- ENTRIES PROVIDED -
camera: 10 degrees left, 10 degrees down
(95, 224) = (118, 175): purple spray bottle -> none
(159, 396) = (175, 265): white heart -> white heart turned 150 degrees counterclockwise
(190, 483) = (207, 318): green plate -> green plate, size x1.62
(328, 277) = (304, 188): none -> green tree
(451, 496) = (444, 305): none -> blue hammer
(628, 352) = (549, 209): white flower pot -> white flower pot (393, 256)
---
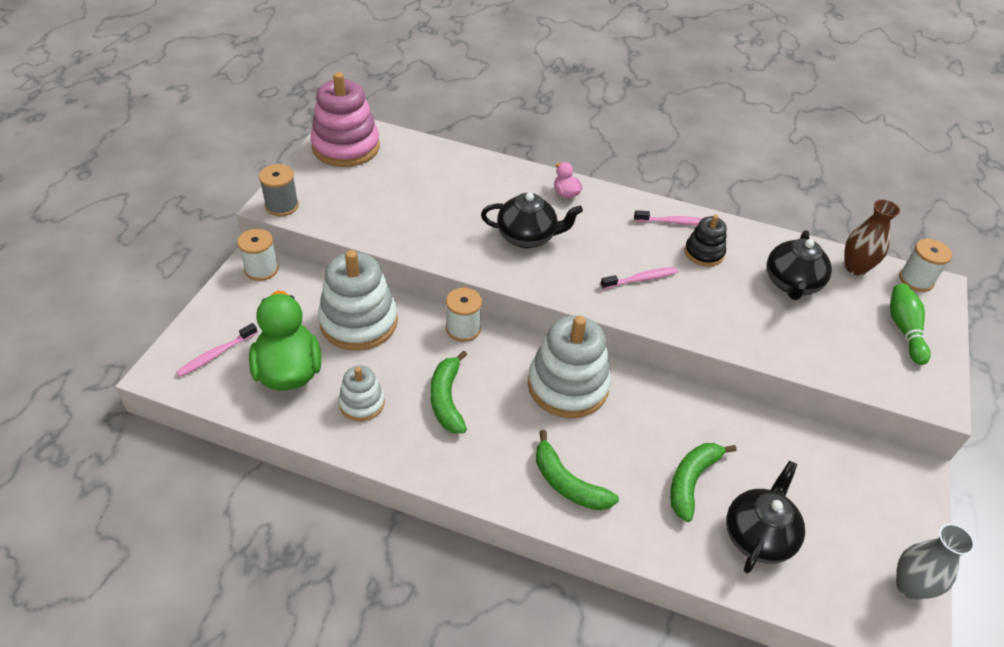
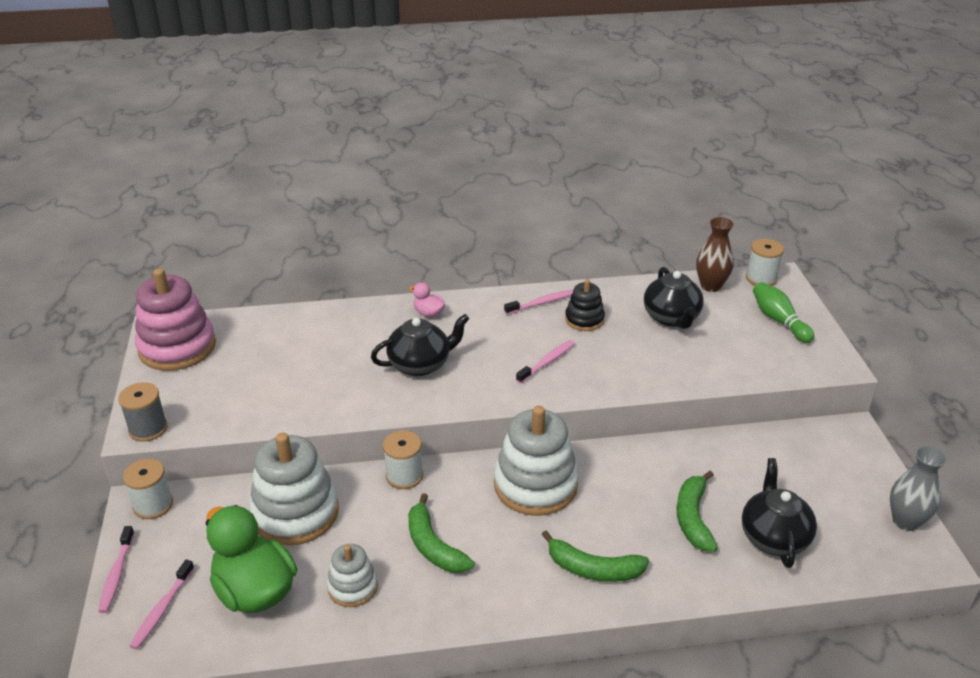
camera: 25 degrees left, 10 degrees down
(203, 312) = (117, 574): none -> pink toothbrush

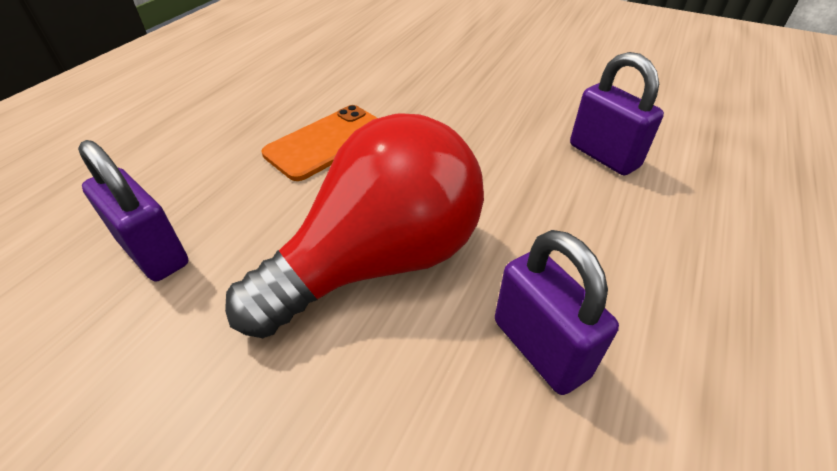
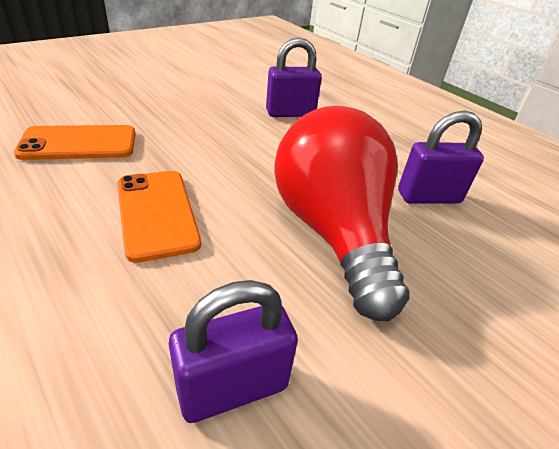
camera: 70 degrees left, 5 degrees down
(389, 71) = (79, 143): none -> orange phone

- EXERCISE DIRECTIONS -
Each line of the listing that contains the word "camera" must be counted. Give only the resulting figure.

- RESPONSE TO THE TASK -
3